(DATA RECORDS)

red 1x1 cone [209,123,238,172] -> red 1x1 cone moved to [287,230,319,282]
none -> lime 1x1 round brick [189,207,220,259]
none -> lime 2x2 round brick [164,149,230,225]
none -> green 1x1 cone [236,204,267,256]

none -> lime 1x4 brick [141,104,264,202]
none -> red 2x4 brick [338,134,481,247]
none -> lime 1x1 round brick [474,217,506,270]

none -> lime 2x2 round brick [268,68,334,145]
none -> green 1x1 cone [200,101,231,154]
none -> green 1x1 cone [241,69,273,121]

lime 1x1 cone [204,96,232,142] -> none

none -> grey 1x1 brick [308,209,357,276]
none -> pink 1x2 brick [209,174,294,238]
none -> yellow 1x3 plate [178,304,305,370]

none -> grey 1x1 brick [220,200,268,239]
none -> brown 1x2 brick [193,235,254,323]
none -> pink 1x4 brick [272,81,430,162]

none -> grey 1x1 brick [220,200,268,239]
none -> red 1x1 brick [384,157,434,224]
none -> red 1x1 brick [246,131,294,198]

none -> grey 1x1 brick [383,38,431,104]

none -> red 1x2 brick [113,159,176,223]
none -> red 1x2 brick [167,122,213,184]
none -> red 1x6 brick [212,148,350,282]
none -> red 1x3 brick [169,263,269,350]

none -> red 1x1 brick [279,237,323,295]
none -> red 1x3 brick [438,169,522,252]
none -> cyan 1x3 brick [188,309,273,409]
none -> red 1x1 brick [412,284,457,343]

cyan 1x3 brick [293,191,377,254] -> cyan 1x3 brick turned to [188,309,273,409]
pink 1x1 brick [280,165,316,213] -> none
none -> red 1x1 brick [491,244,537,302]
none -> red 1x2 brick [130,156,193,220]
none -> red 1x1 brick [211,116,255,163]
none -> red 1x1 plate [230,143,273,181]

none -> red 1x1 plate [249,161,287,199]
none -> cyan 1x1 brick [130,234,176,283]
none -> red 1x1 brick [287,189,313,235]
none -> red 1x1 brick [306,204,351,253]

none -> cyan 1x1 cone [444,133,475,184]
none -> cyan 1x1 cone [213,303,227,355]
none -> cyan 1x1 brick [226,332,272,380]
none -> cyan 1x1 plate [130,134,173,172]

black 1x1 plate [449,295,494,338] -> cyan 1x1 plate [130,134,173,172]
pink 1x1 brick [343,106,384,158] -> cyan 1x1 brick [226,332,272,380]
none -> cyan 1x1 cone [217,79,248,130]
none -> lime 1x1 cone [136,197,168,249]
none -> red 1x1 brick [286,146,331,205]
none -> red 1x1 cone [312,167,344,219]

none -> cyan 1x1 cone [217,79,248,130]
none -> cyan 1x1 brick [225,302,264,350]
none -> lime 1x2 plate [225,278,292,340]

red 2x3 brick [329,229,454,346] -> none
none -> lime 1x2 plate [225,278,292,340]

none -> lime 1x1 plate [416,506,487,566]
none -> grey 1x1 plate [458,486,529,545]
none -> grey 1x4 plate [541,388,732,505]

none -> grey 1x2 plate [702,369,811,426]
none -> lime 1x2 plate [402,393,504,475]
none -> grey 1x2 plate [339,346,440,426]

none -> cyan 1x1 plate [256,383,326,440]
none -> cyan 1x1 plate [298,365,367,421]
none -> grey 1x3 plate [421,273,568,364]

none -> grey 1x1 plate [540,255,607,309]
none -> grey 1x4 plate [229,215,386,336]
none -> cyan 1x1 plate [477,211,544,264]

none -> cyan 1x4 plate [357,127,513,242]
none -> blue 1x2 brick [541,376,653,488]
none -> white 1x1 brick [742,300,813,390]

(End DATA RECORDS)

◆ **TASK PROMPT**: Look above for the line with "none -> grey 1x1 brick [383,38,431,104]" and the line with "none -> red 1x1 brick [286,146,331,205]". Write out those two lines and all the lines between them, exactly, and no others.

◆ **RESPONSE**:
none -> grey 1x1 brick [383,38,431,104]

none -> red 1x2 brick [113,159,176,223]
none -> red 1x2 brick [167,122,213,184]
none -> red 1x6 brick [212,148,350,282]
none -> red 1x3 brick [169,263,269,350]

none -> red 1x1 brick [279,237,323,295]
none -> red 1x3 brick [438,169,522,252]
none -> cyan 1x3 brick [188,309,273,409]
none -> red 1x1 brick [412,284,457,343]

cyan 1x3 brick [293,191,377,254] -> cyan 1x3 brick turned to [188,309,273,409]
pink 1x1 brick [280,165,316,213] -> none
none -> red 1x1 brick [491,244,537,302]
none -> red 1x2 brick [130,156,193,220]
none -> red 1x1 brick [211,116,255,163]
none -> red 1x1 plate [230,143,273,181]

none -> red 1x1 plate [249,161,287,199]
none -> cyan 1x1 brick [130,234,176,283]
none -> red 1x1 brick [287,189,313,235]
none -> red 1x1 brick [306,204,351,253]

none -> cyan 1x1 cone [444,133,475,184]
none -> cyan 1x1 cone [213,303,227,355]
none -> cyan 1x1 brick [226,332,272,380]
none -> cyan 1x1 plate [130,134,173,172]

black 1x1 plate [449,295,494,338] -> cyan 1x1 plate [130,134,173,172]
pink 1x1 brick [343,106,384,158] -> cyan 1x1 brick [226,332,272,380]
none -> cyan 1x1 cone [217,79,248,130]
none -> lime 1x1 cone [136,197,168,249]
none -> red 1x1 brick [286,146,331,205]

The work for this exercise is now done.